Each line from the one containing "purple padlock [145,324,185,375]" to the end of the records below should be restated word for word; please leave out all other lines.

Coordinate-based change listings:
★ ★ ★
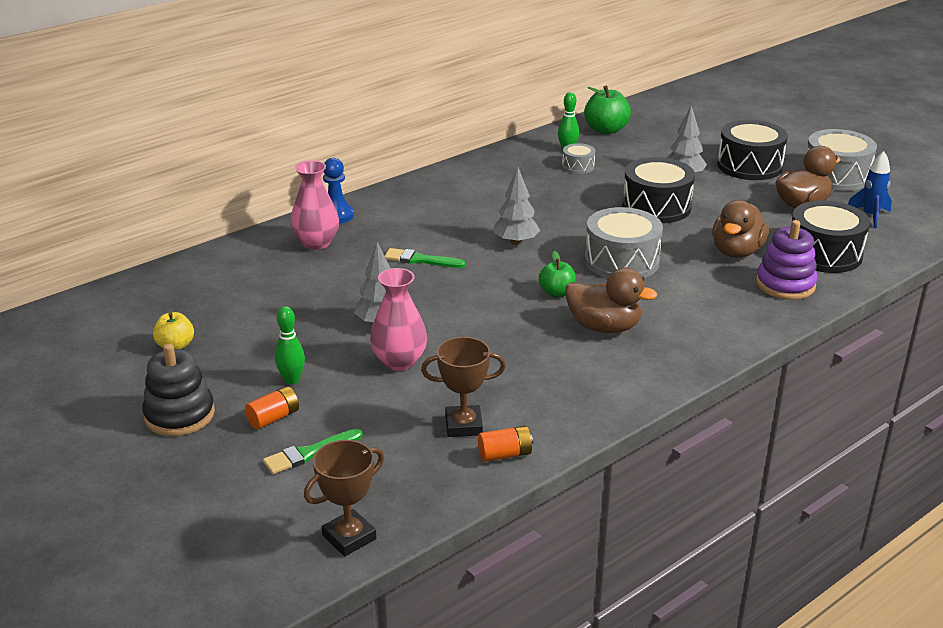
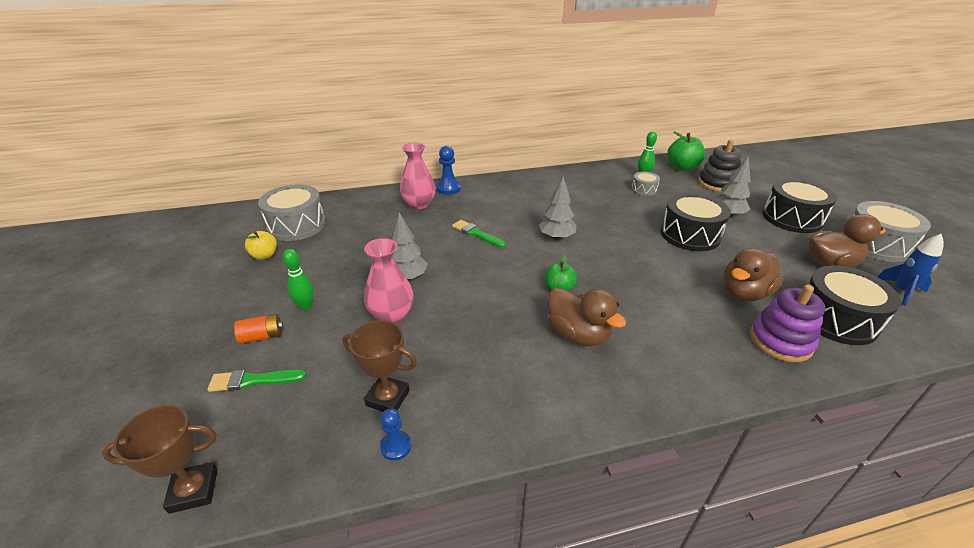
camera: 25 degrees right, 5 degrees up
black stacking toy [142,343,215,436] -> black stacking toy moved to [698,140,742,192]
orange battery [478,426,533,462] -> blue pawn [380,409,412,461]
grey drum [585,207,663,278] -> grey drum moved to [258,184,326,241]

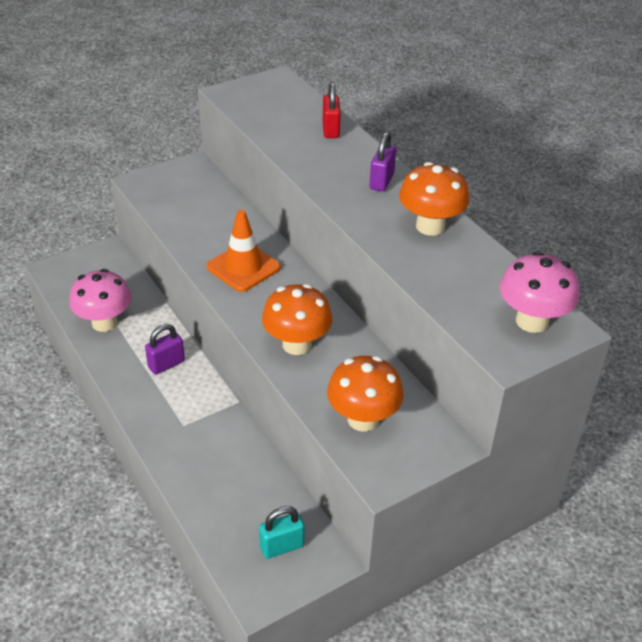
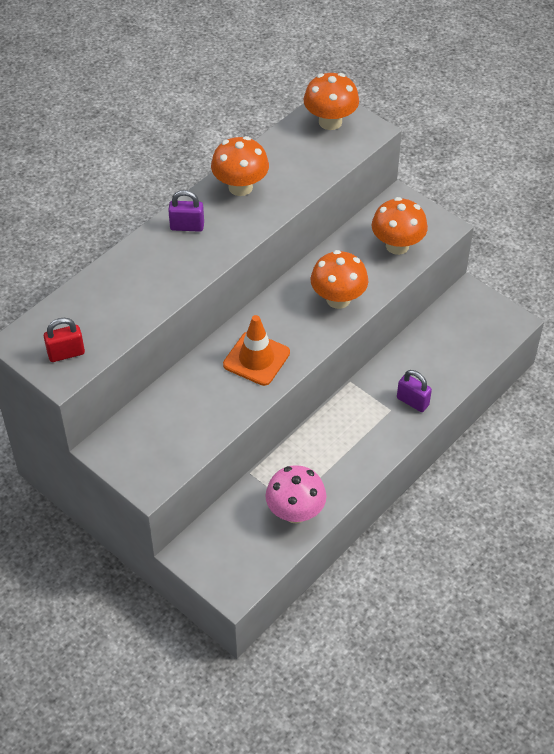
camera: 105 degrees left, 10 degrees up
purple padlock [145,324,185,375] -> purple padlock moved to [397,370,432,412]
turquoise padlock [259,506,305,559] -> none
red padlock [323,82,341,138] -> red padlock moved to [44,318,85,362]
pink mushroom [500,251,579,333] -> orange mushroom [304,73,359,130]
★ ★ ★
* Output for this exercise:
purple padlock [145,324,185,375] -> purple padlock moved to [397,370,432,412]
turquoise padlock [259,506,305,559] -> none
red padlock [323,82,341,138] -> red padlock moved to [44,318,85,362]
pink mushroom [500,251,579,333] -> orange mushroom [304,73,359,130]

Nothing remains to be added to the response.